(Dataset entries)
━━━━━━━━━━━━━━━━

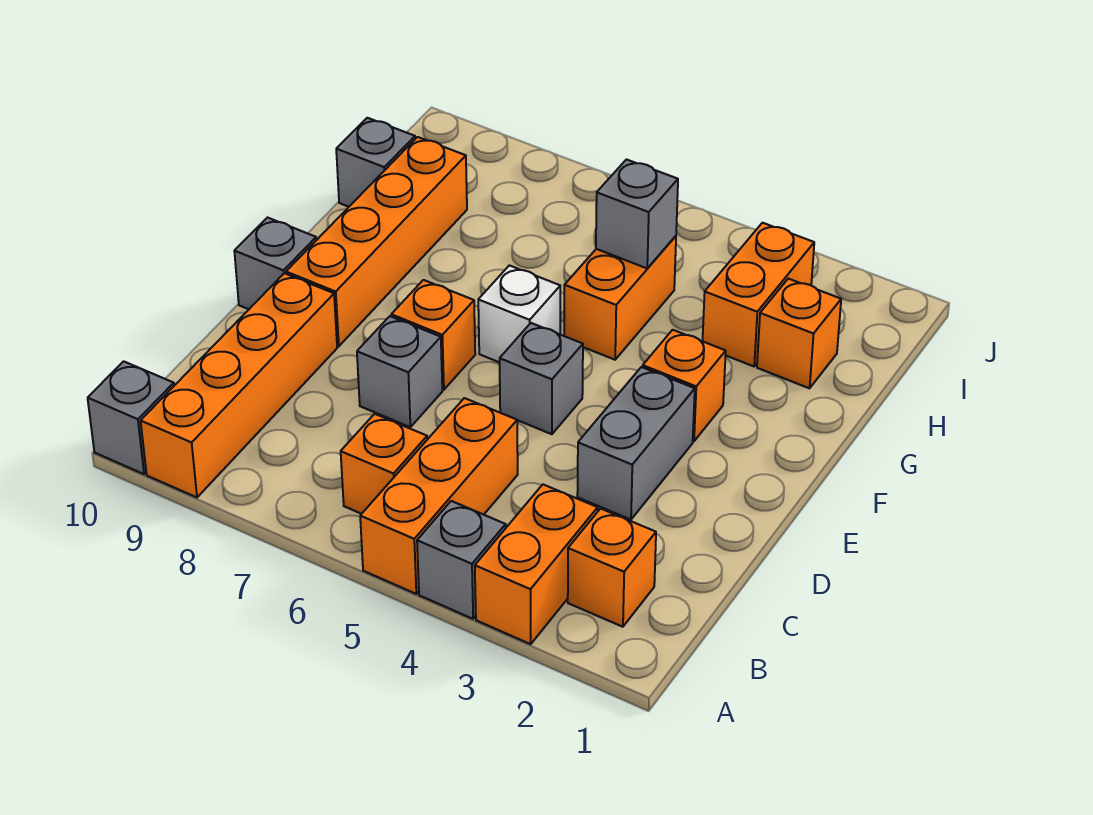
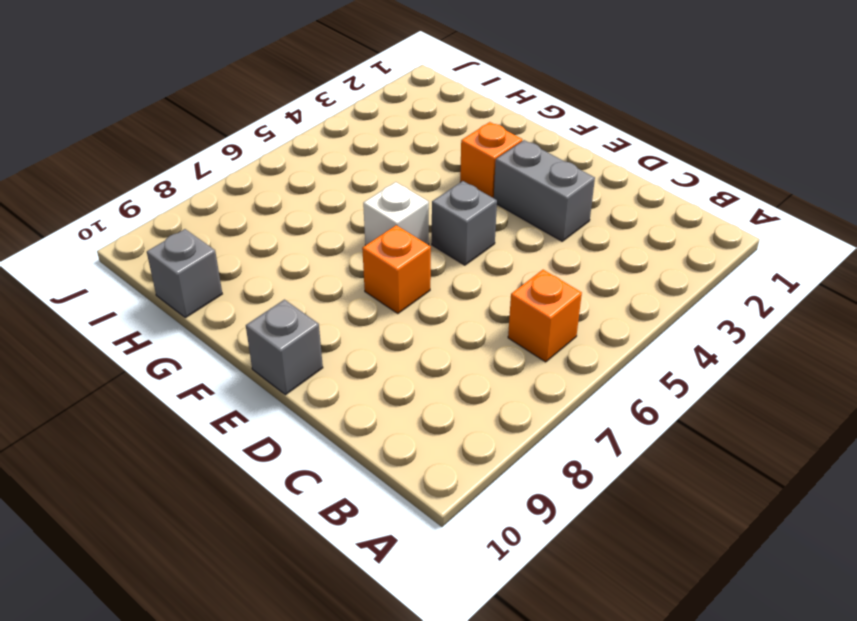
none -> orange brick A3:B3 level 1
none -> grey brick A4 level 1
none -> orange brick A5:C5 level 1

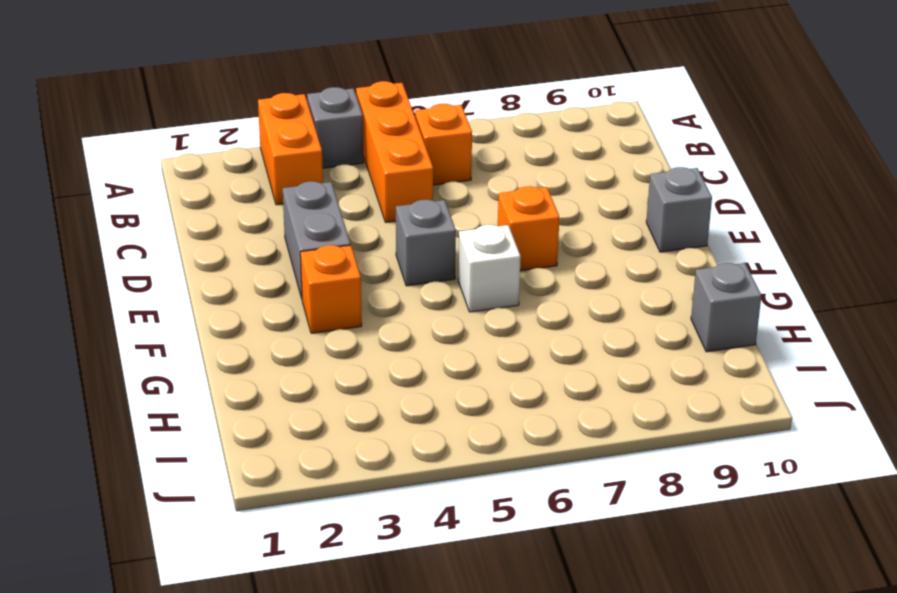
none -> orange brick A9:D9 level 1
none -> grey brick A10 level 1
none -> orange brick B2 level 1

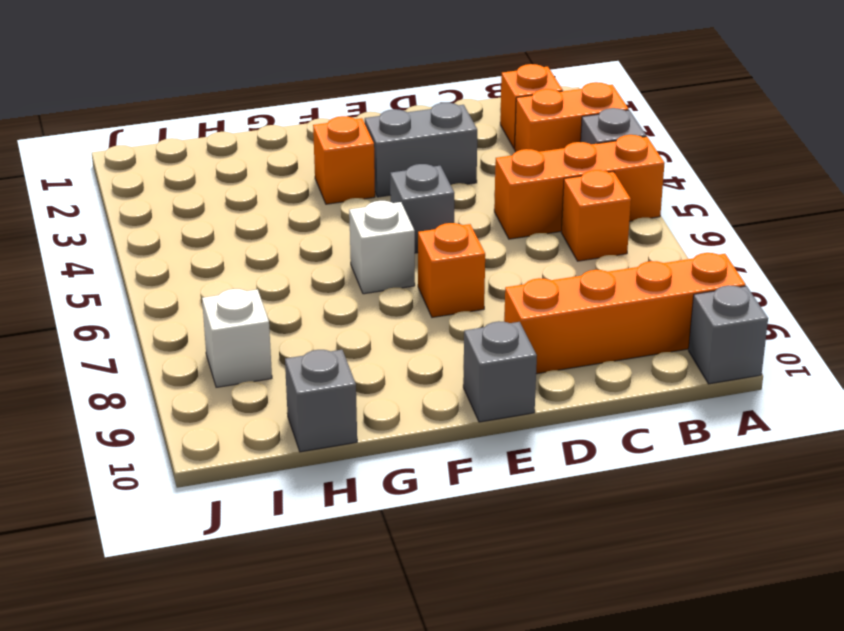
white brick I8 level 1 -> none
none -> grey brick D7 level 1
none -> orange brick E9:H9 level 1
none -> orange brick G5:H5 level 1

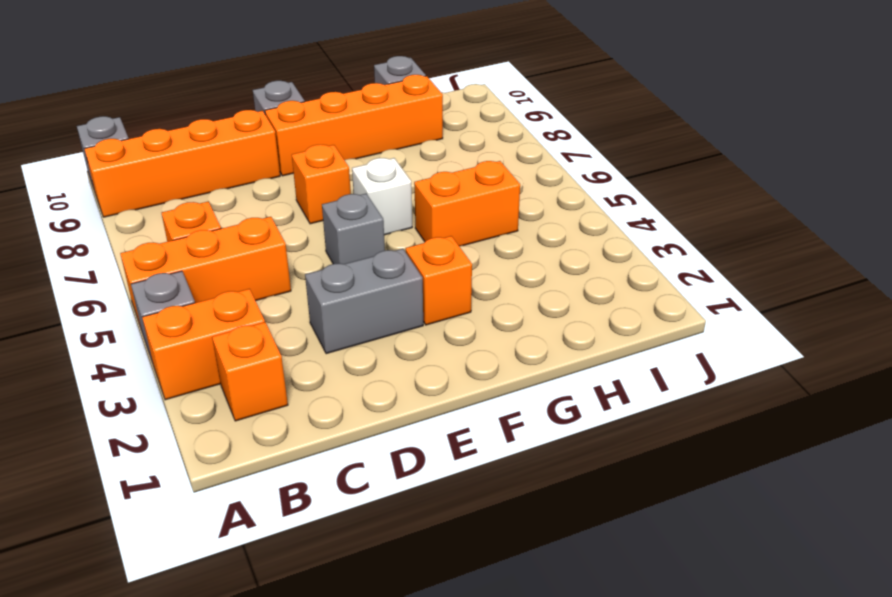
none -> grey brick D7 level 1
none -> orange brick H2 level 1
none -> orange brick H3:I3 level 1

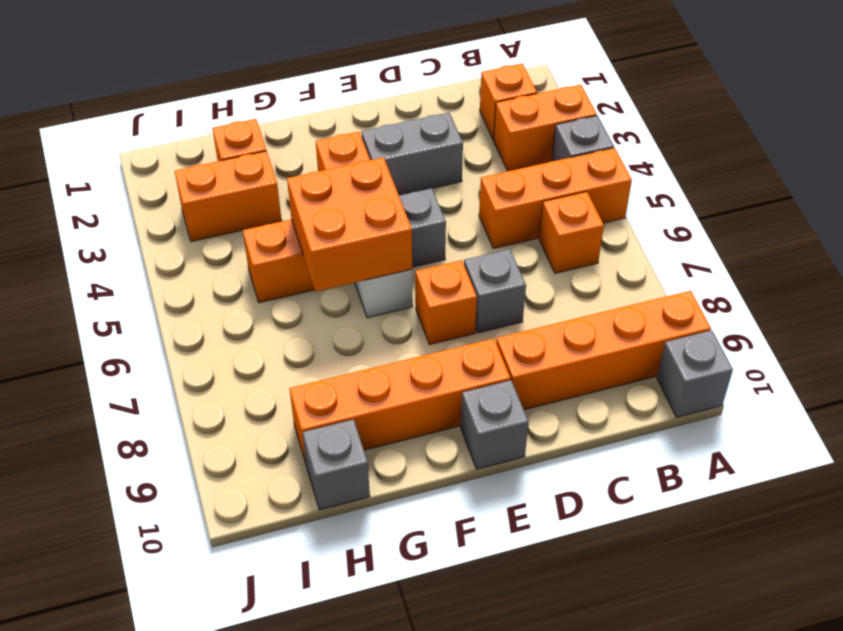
orange brick F5:G6 level 2 -> none
none -> grey brick H5 level 2

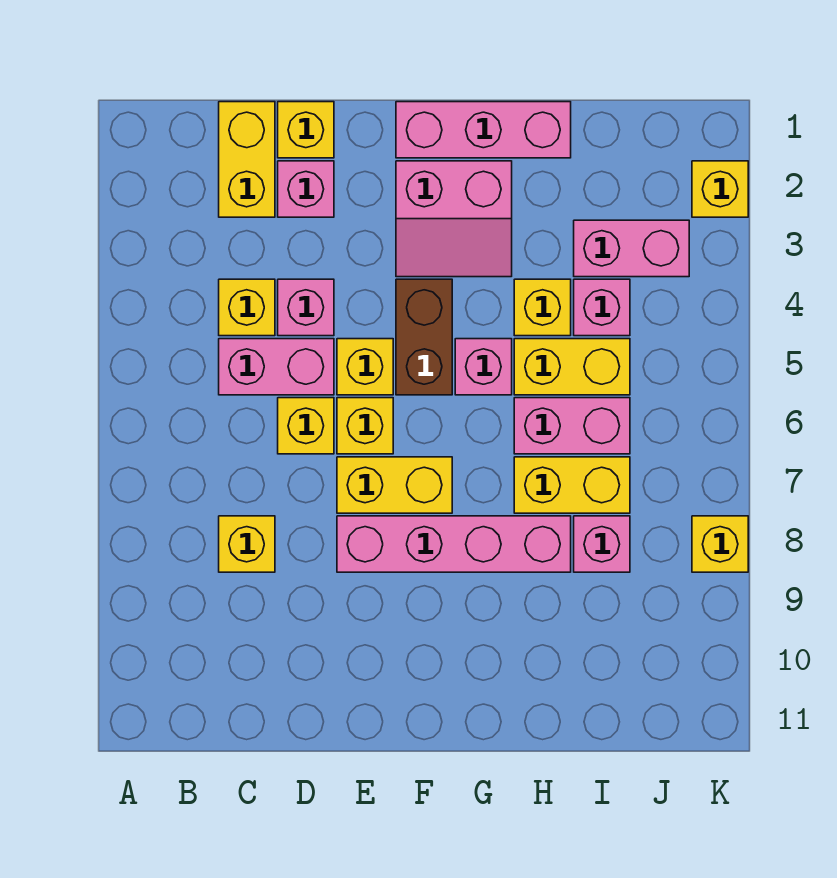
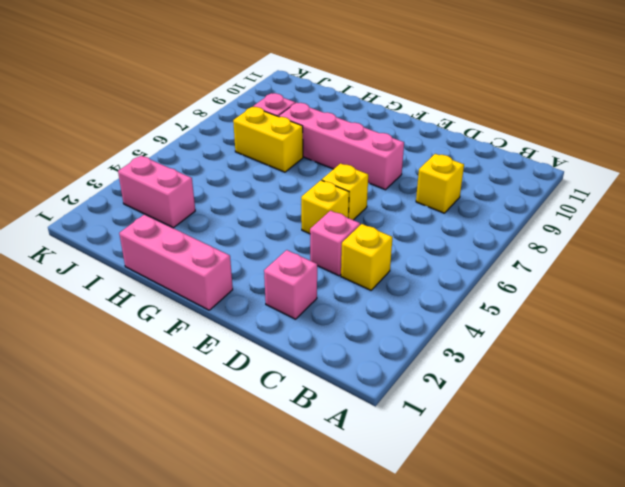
none -> yellow brick C1:C2 level 1
none -> pink brick C5:D5 level 1
none -> yellow brick D1 level 1

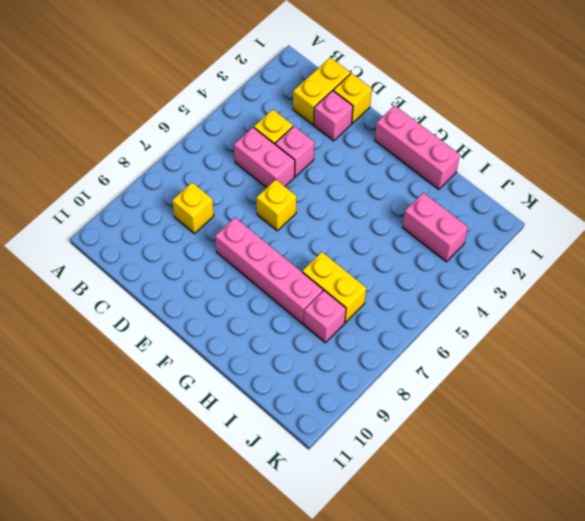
none -> yellow brick D6 level 1
none -> yellow brick E5 level 1
none -> yellow brick E7:F7 level 1

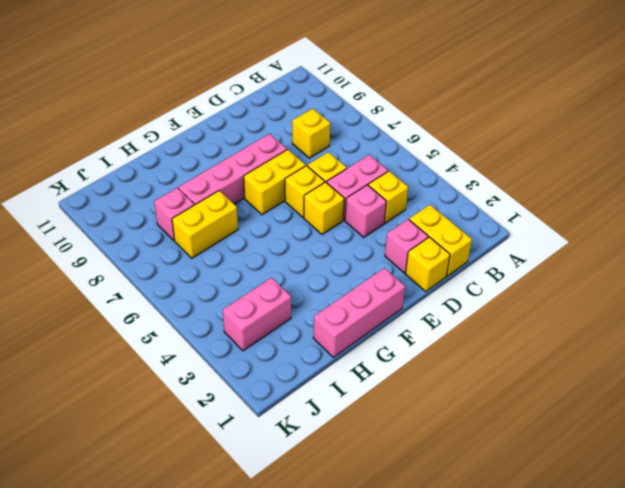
none -> pink slope F2:G3 level 1 top 2
none -> brown brick F4:F5 level 1
none -> pink brick G5 level 1

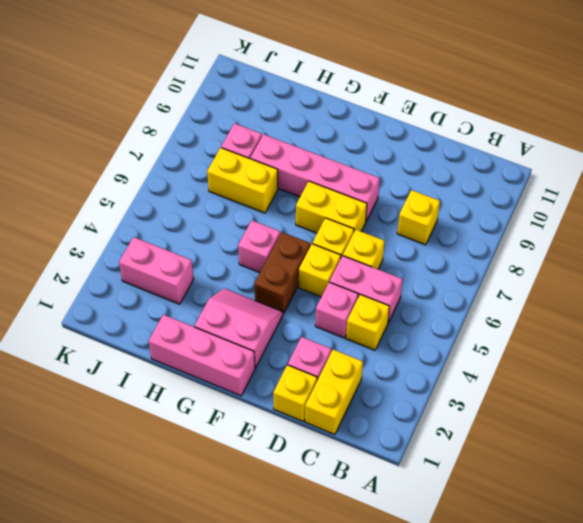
none -> yellow brick H4 level 1
none -> yellow brick H5:I5 level 1
none -> pink brick H6:I6 level 1

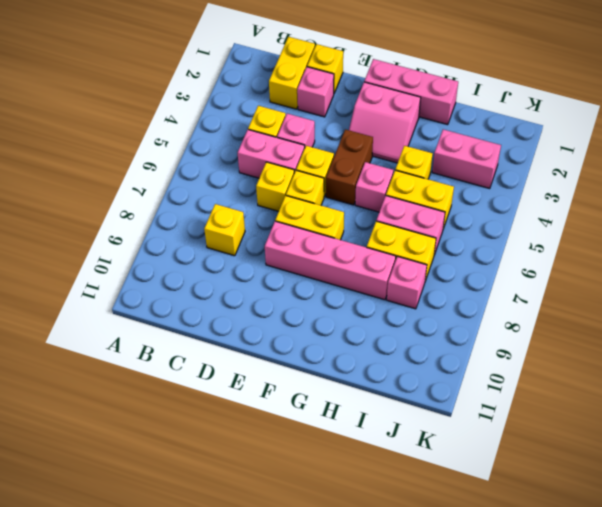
none -> pink brick I4 level 1
none -> yellow brick K2 level 1
none -> yellow brick K8 level 1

━━━━━━━━━━━━━━━━

• EXERCISE REQUIREMENTS:
Among the records, find every line with the word "yellow" and copy it.

• WRITTEN REPLY:
none -> yellow brick C1:C2 level 1
none -> yellow brick D1 level 1
none -> yellow brick D6 level 1
none -> yellow brick E5 level 1
none -> yellow brick E7:F7 level 1
none -> yellow brick H4 level 1
none -> yellow brick H5:I5 level 1
none -> yellow brick K2 level 1
none -> yellow brick K8 level 1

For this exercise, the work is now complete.